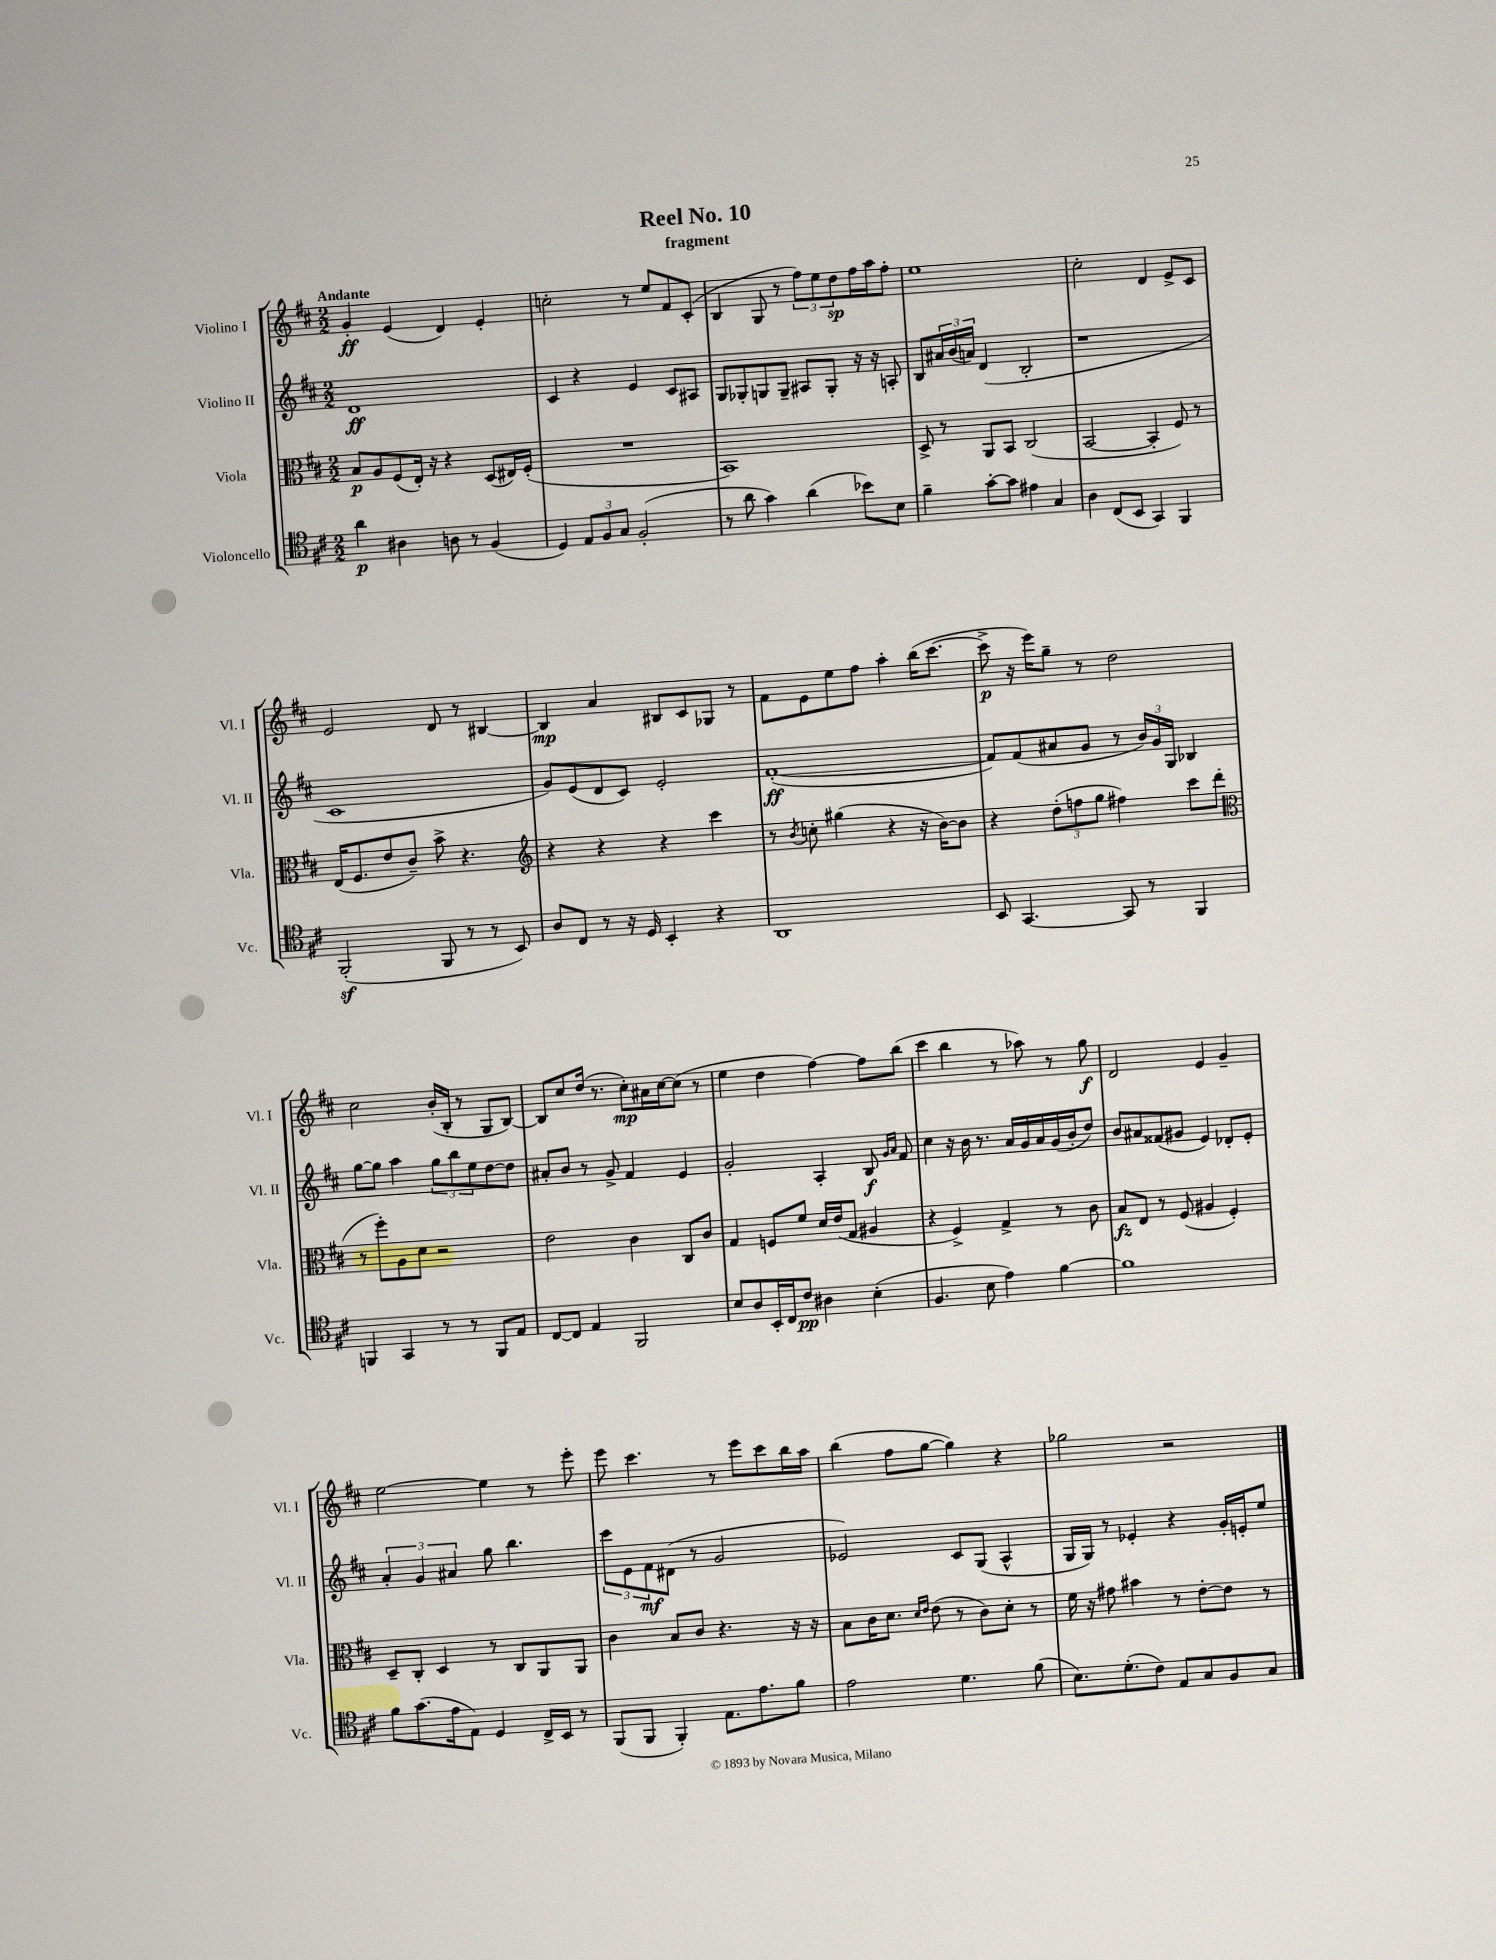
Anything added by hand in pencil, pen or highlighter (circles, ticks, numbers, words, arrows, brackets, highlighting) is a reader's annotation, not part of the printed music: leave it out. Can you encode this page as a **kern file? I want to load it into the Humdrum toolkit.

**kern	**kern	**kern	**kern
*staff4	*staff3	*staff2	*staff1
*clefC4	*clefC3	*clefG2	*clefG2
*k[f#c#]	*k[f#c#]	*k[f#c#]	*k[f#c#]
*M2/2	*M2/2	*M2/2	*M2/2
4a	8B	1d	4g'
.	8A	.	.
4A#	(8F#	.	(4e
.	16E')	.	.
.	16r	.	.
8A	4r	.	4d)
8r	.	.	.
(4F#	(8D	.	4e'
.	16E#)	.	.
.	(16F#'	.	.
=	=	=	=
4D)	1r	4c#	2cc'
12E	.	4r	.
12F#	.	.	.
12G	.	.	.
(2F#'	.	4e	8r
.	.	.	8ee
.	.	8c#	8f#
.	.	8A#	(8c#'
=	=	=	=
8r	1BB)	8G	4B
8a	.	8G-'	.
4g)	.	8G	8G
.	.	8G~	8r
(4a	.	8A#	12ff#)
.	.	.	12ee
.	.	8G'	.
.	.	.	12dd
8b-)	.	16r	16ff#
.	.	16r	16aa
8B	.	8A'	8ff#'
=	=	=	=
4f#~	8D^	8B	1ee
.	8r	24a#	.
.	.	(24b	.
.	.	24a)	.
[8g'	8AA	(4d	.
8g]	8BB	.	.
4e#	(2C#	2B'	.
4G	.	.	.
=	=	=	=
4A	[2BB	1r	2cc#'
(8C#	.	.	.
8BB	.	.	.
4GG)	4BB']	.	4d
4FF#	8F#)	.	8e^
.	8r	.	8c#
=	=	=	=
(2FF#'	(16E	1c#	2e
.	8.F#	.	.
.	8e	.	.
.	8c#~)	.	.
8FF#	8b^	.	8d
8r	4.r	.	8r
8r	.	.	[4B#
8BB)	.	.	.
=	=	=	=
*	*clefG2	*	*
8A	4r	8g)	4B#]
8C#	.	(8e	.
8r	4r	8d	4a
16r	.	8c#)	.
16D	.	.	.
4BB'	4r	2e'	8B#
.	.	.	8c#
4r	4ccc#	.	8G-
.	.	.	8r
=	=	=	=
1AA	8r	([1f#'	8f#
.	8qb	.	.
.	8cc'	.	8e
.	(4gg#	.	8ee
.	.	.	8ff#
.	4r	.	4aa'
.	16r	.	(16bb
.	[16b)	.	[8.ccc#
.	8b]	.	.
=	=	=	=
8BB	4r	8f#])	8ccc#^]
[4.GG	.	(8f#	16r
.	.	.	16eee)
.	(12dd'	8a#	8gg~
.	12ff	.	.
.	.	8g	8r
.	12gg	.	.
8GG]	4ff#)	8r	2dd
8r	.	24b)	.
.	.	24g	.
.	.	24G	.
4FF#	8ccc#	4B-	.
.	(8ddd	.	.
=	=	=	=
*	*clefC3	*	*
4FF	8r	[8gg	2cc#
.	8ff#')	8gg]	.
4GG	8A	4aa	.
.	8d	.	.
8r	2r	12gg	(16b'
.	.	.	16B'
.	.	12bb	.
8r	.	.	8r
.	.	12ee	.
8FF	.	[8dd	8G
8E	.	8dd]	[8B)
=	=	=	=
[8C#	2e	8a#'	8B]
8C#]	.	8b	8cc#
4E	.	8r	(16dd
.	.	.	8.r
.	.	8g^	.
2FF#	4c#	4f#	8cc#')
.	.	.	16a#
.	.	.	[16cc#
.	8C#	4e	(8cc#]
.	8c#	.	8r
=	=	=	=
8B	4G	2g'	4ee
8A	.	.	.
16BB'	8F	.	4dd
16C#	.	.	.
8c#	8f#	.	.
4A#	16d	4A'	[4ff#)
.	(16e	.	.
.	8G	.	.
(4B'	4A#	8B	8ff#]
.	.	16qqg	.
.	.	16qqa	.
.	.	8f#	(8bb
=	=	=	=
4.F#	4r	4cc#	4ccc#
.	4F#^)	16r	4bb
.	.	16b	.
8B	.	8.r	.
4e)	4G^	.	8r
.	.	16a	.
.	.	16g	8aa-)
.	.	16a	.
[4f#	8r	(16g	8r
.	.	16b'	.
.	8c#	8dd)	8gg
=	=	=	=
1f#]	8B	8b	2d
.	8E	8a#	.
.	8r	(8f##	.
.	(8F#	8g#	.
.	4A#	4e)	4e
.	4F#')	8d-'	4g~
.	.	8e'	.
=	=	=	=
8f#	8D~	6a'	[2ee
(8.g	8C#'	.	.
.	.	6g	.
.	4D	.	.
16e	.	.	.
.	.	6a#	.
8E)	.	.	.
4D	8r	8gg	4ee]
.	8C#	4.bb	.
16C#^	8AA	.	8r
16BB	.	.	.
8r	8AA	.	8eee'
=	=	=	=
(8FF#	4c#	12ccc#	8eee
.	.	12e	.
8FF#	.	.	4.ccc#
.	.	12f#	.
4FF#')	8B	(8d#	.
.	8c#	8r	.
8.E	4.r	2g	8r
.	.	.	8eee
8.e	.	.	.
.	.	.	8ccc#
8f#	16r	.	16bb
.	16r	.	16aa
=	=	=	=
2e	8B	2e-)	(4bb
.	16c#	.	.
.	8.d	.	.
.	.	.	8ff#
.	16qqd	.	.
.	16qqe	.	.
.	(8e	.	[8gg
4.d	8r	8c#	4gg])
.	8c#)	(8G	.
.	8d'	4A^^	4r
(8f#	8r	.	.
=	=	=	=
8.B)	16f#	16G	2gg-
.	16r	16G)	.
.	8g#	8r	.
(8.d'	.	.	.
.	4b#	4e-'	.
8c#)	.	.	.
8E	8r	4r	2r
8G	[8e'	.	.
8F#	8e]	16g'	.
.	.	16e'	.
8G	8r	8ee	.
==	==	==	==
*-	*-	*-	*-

****************

### Written task
How many lines in the items above contain the string "kern"? Case matters. Reply with only the number.

### Final answer
2